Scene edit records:
"""
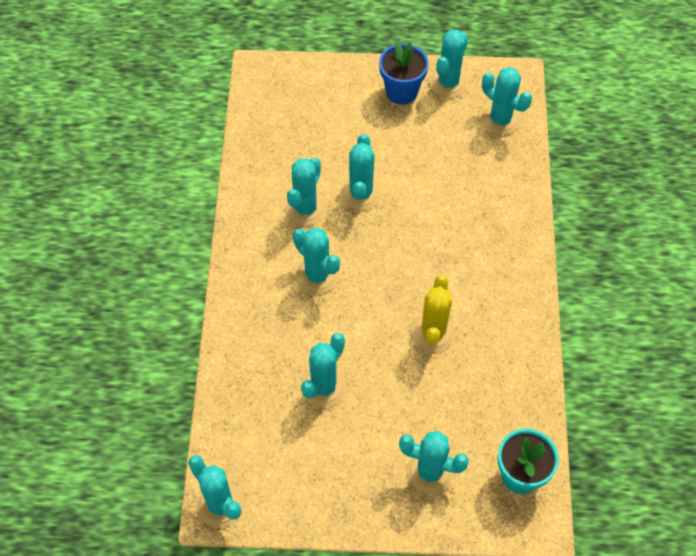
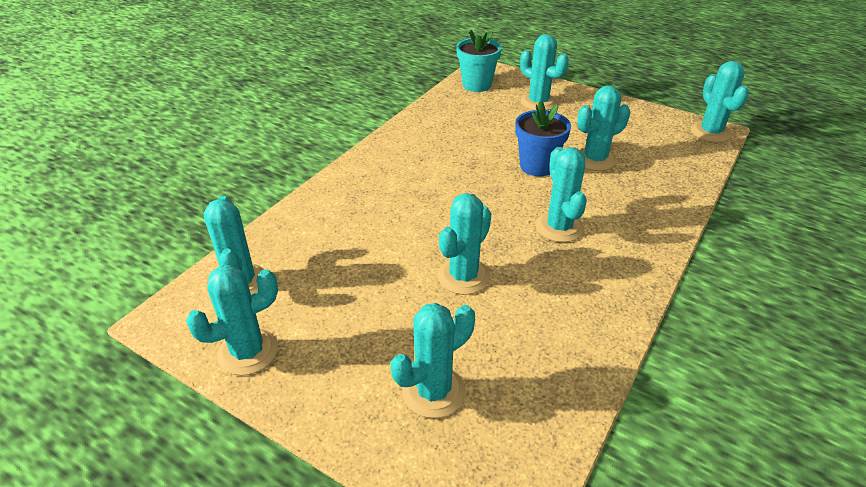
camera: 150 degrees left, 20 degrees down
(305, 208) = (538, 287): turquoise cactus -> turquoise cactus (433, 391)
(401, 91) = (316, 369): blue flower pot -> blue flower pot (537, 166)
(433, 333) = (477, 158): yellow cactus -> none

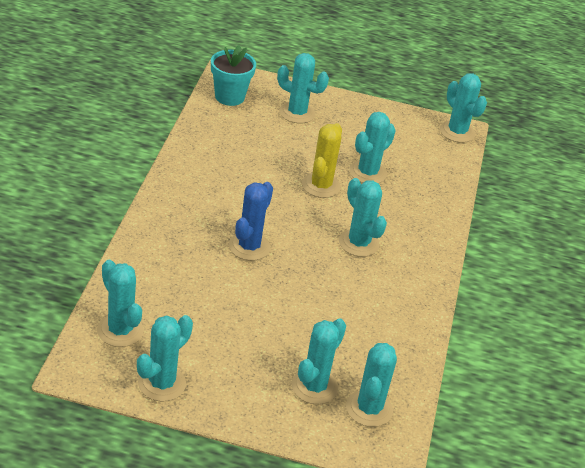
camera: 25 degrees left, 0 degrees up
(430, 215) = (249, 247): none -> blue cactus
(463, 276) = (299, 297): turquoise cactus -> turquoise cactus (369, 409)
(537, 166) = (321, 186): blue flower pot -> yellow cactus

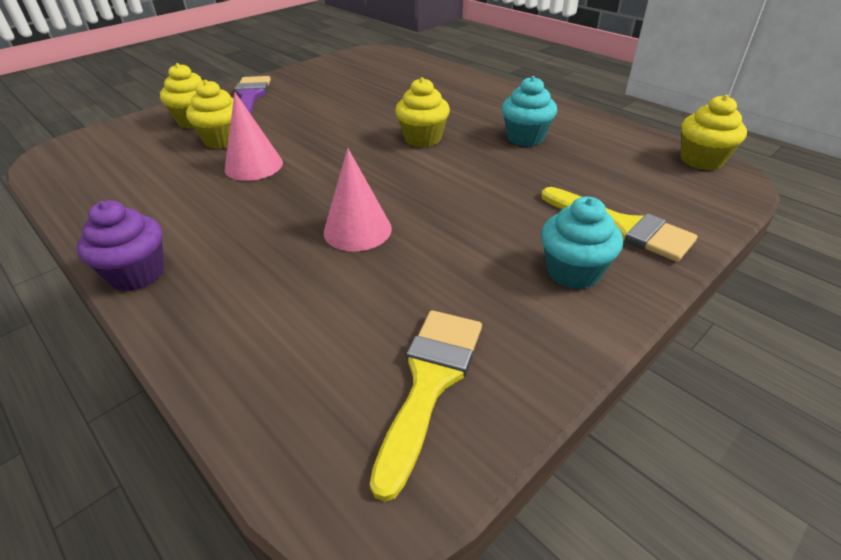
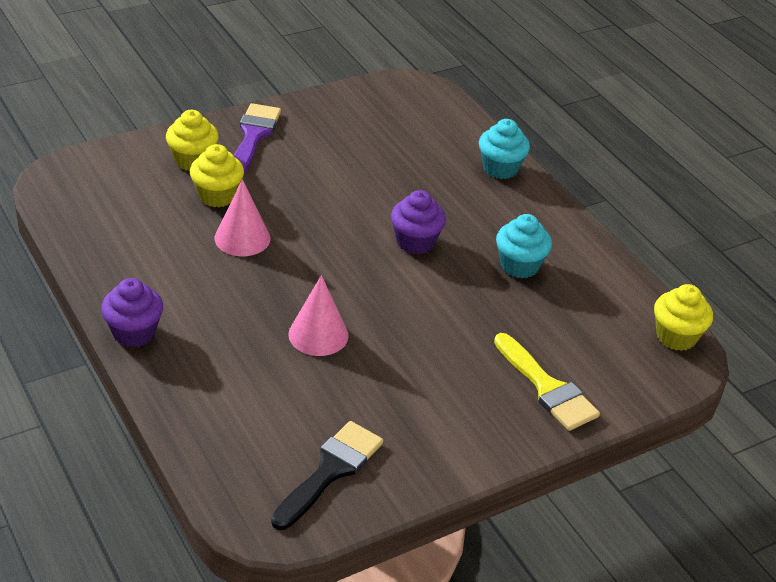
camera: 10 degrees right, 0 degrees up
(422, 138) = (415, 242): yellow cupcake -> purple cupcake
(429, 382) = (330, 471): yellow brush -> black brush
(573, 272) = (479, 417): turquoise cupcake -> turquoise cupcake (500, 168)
"""
### What needs to be done
Write out every entry above exactly as it stands, minus the pictures.

### Solution to this task
camera: 150 degrees left, 20 degrees down
(305, 208) = (538, 287): turquoise cactus -> turquoise cactus (433, 391)
(401, 91) = (316, 369): blue flower pot -> blue flower pot (537, 166)
(433, 333) = (477, 158): yellow cactus -> none

camera: 25 degrees left, 0 degrees up
(430, 215) = (249, 247): none -> blue cactus
(463, 276) = (299, 297): turquoise cactus -> turquoise cactus (369, 409)
(537, 166) = (321, 186): blue flower pot -> yellow cactus

camera: 10 degrees right, 0 degrees up
(422, 138) = (415, 242): yellow cupcake -> purple cupcake
(429, 382) = (330, 471): yellow brush -> black brush
(573, 272) = (479, 417): turquoise cupcake -> turquoise cupcake (500, 168)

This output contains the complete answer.